*** Opening of SUPPLIED MATERIAL ***

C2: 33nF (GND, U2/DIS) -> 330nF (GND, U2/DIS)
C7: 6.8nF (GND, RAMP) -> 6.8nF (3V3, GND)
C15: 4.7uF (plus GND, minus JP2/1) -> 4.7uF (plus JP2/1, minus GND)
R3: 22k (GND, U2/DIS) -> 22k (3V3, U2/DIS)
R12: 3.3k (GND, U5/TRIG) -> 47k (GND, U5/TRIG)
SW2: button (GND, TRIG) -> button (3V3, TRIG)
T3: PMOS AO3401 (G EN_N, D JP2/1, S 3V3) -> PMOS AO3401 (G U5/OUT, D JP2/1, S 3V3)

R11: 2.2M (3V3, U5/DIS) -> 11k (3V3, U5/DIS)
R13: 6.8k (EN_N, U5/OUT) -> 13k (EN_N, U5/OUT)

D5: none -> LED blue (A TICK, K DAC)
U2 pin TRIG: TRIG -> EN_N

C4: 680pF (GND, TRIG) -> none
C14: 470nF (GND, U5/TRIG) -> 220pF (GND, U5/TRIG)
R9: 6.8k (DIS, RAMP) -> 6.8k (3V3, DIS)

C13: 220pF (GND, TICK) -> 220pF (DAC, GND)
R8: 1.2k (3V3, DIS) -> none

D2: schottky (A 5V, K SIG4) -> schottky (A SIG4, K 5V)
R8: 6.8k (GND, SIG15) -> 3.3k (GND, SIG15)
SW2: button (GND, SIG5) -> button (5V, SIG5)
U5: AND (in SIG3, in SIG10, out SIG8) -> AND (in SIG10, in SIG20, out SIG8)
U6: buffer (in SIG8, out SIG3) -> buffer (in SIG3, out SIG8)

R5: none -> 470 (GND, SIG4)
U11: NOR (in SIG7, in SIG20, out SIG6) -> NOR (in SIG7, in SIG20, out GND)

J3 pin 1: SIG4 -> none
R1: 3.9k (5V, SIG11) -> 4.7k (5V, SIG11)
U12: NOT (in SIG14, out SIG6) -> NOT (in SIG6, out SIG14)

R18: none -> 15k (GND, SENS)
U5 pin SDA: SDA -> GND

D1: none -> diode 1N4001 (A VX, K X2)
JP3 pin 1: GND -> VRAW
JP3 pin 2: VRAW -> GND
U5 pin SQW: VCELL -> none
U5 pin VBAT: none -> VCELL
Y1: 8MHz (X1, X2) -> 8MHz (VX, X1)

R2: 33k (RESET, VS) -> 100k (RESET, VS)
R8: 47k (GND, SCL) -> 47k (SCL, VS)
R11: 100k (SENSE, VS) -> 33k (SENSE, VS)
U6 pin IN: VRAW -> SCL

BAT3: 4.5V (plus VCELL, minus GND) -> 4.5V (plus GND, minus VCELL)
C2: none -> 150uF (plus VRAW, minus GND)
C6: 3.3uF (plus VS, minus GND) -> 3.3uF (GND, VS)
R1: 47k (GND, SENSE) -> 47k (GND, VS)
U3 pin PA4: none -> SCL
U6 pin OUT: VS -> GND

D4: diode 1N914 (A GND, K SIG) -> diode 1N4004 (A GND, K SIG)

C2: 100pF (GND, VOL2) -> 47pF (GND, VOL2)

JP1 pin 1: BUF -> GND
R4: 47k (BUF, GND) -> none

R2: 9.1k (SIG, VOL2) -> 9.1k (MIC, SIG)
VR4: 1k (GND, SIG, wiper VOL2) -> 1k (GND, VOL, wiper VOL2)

*** Close of SUPPLIED MATERIAL ***

— ACTIVITY —
Write out each entry again, word for word.

— RESULT —
C2: 33nF (GND, U2/DIS) -> 330nF (GND, U2/DIS)
C7: 6.8nF (GND, RAMP) -> 6.8nF (3V3, GND)
C15: 4.7uF (plus GND, minus JP2/1) -> 4.7uF (plus JP2/1, minus GND)
R3: 22k (GND, U2/DIS) -> 22k (3V3, U2/DIS)
R12: 3.3k (GND, U5/TRIG) -> 47k (GND, U5/TRIG)
SW2: button (GND, TRIG) -> button (3V3, TRIG)
T3: PMOS AO3401 (G EN_N, D JP2/1, S 3V3) -> PMOS AO3401 (G U5/OUT, D JP2/1, S 3V3)

R11: 2.2M (3V3, U5/DIS) -> 11k (3V3, U5/DIS)
R13: 6.8k (EN_N, U5/OUT) -> 13k (EN_N, U5/OUT)

D5: none -> LED blue (A TICK, K DAC)
U2 pin TRIG: TRIG -> EN_N

C4: 680pF (GND, TRIG) -> none
C14: 470nF (GND, U5/TRIG) -> 220pF (GND, U5/TRIG)
R9: 6.8k (DIS, RAMP) -> 6.8k (3V3, DIS)

C13: 220pF (GND, TICK) -> 220pF (DAC, GND)
R8: 1.2k (3V3, DIS) -> none

D2: schottky (A 5V, K SIG4) -> schottky (A SIG4, K 5V)
R8: 6.8k (GND, SIG15) -> 3.3k (GND, SIG15)
SW2: button (GND, SIG5) -> button (5V, SIG5)
U5: AND (in SIG3, in SIG10, out SIG8) -> AND (in SIG10, in SIG20, out SIG8)
U6: buffer (in SIG8, out SIG3) -> buffer (in SIG3, out SIG8)

R5: none -> 470 (GND, SIG4)
U11: NOR (in SIG7, in SIG20, out SIG6) -> NOR (in SIG7, in SIG20, out GND)

J3 pin 1: SIG4 -> none
R1: 3.9k (5V, SIG11) -> 4.7k (5V, SIG11)
U12: NOT (in SIG14, out SIG6) -> NOT (in SIG6, out SIG14)

R18: none -> 15k (GND, SENS)
U5 pin SDA: SDA -> GND

D1: none -> diode 1N4001 (A VX, K X2)
JP3 pin 1: GND -> VRAW
JP3 pin 2: VRAW -> GND
U5 pin SQW: VCELL -> none
U5 pin VBAT: none -> VCELL
Y1: 8MHz (X1, X2) -> 8MHz (VX, X1)

R2: 33k (RESET, VS) -> 100k (RESET, VS)
R8: 47k (GND, SCL) -> 47k (SCL, VS)
R11: 100k (SENSE, VS) -> 33k (SENSE, VS)
U6 pin IN: VRAW -> SCL

BAT3: 4.5V (plus VCELL, minus GND) -> 4.5V (plus GND, minus VCELL)
C2: none -> 150uF (plus VRAW, minus GND)
C6: 3.3uF (plus VS, minus GND) -> 3.3uF (GND, VS)
R1: 47k (GND, SENSE) -> 47k (GND, VS)
U3 pin PA4: none -> SCL
U6 pin OUT: VS -> GND

D4: diode 1N914 (A GND, K SIG) -> diode 1N4004 (A GND, K SIG)

C2: 100pF (GND, VOL2) -> 47pF (GND, VOL2)

JP1 pin 1: BUF -> GND
R4: 47k (BUF, GND) -> none

R2: 9.1k (SIG, VOL2) -> 9.1k (MIC, SIG)
VR4: 1k (GND, SIG, wiper VOL2) -> 1k (GND, VOL, wiper VOL2)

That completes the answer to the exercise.